+++ EXTRACTED ENTRIES

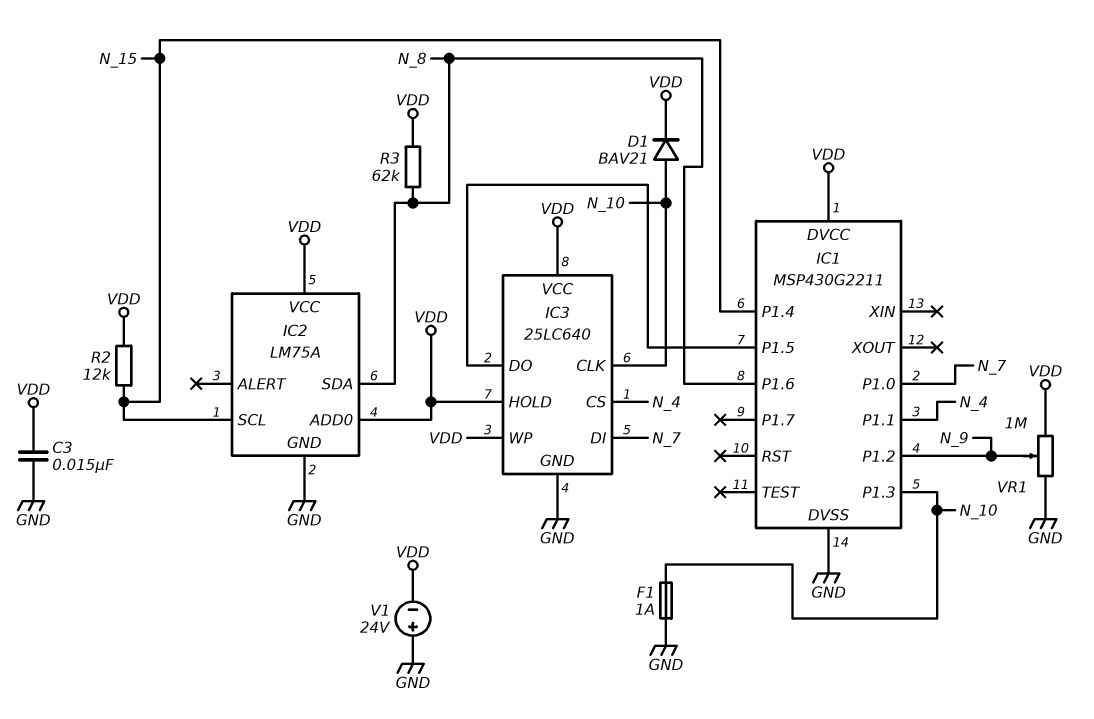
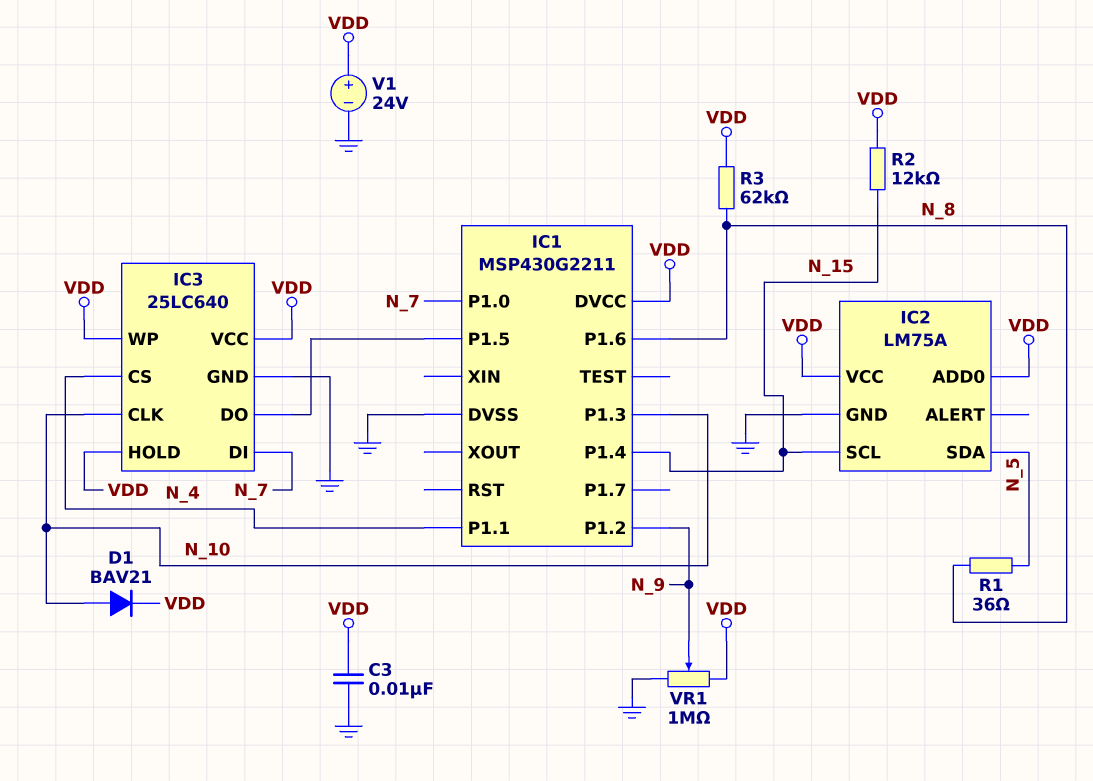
C3: 15nF (GND, VDD) -> 10nF (GND, VDD)
F1: 1A (GND, N_10) -> none
IC2 pin SDA: N_8 -> N_5
R1: none -> 36 (N_5, N_8)
V1: 24V (plus GND, minus VDD) -> 24V (plus VDD, minus GND)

++++++

**EXERCISE DESCRIPTION:** The line with "F1: 1A (GND, N_10) -> none" through the last line of the data: write these out exactly, and no others.

**EXERCISE SOLUTION:**
F1: 1A (GND, N_10) -> none
IC2 pin SDA: N_8 -> N_5
R1: none -> 36 (N_5, N_8)
V1: 24V (plus GND, minus VDD) -> 24V (plus VDD, minus GND)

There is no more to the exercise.